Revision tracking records
▬▬▬▬▬▬

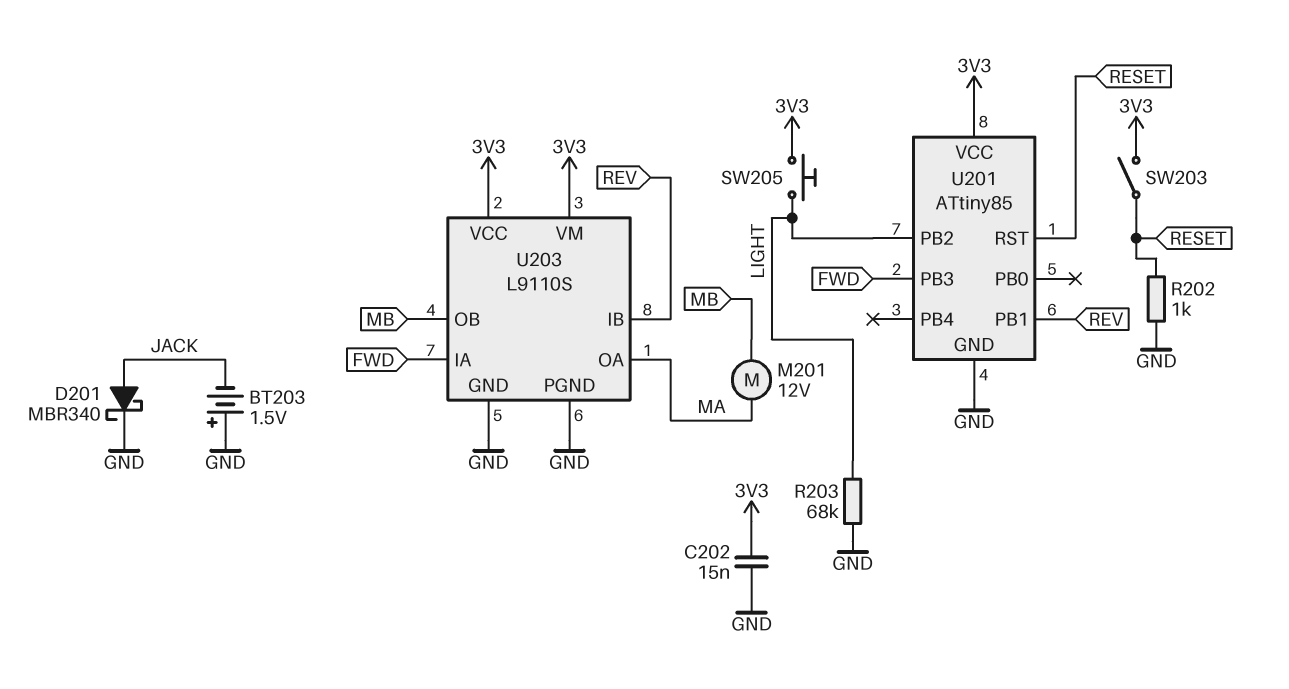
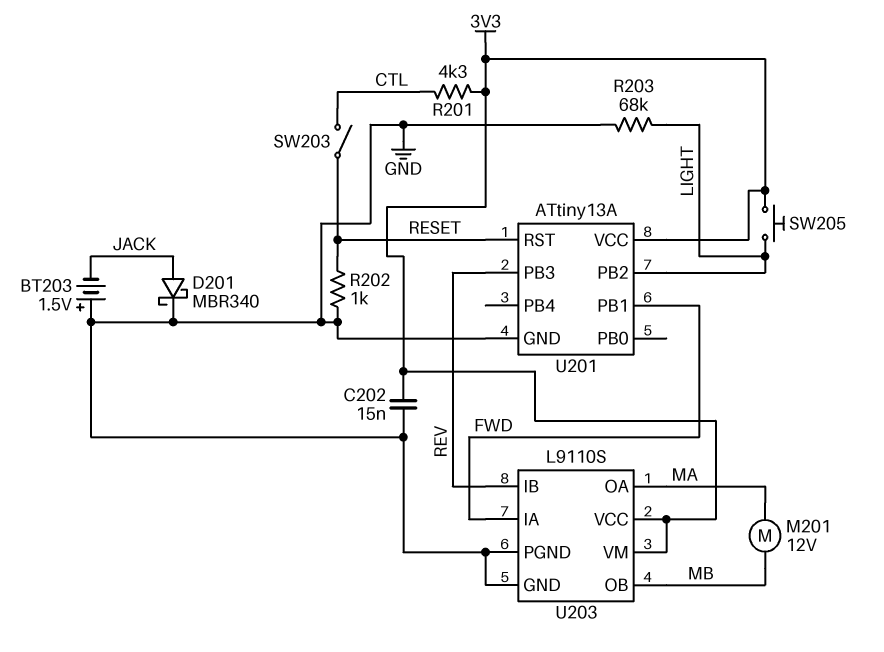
R201: none -> 4.3k (3V3, CTL)
SW203: switch (3V3, RESET) -> switch (CTL, RESET)
U201: ATtiny85 -> ATtiny13A
U201 pin PB1: REV -> FWD
U201 pin PB3: FWD -> REV

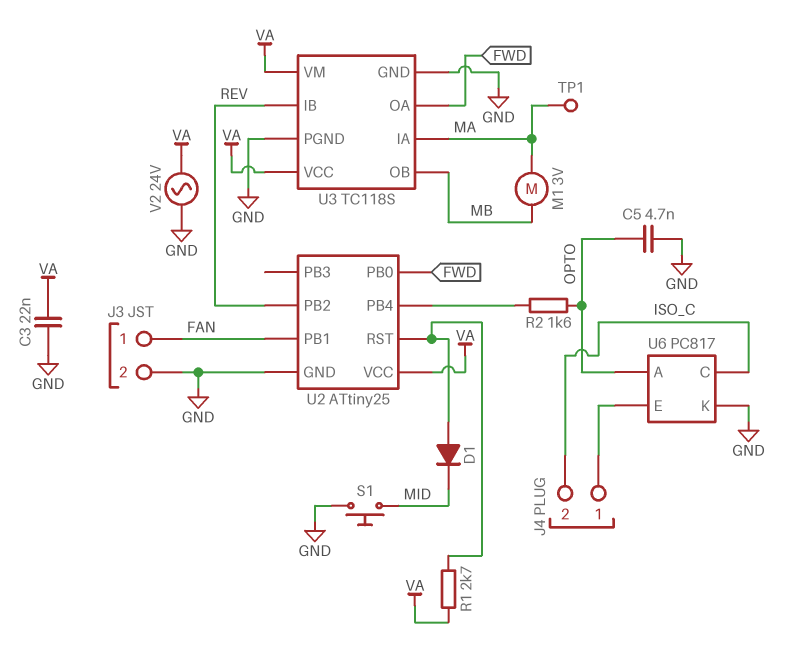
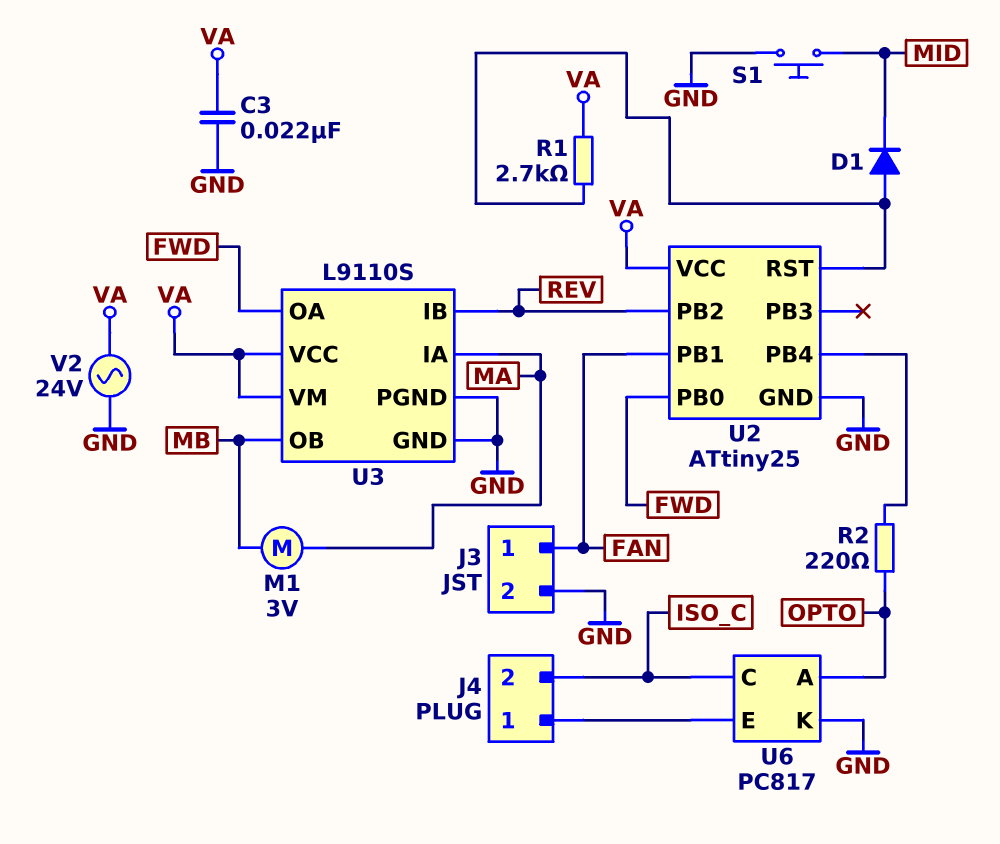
C5: 4.7nF (GND, OPTO) -> none
R2: 1.6k (OPTO, U2/PB4) -> 220 (OPTO, U2/PB4)
TP1: test point (MA) -> none
U3: TC118S -> L9110S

▬▬▬▬▬▬

• **What is required**
Line by line, write out the data above exactly, without the pictures.

• **Response to this task**
R201: none -> 4.3k (3V3, CTL)
SW203: switch (3V3, RESET) -> switch (CTL, RESET)
U201: ATtiny85 -> ATtiny13A
U201 pin PB1: REV -> FWD
U201 pin PB3: FWD -> REV

C5: 4.7nF (GND, OPTO) -> none
R2: 1.6k (OPTO, U2/PB4) -> 220 (OPTO, U2/PB4)
TP1: test point (MA) -> none
U3: TC118S -> L9110S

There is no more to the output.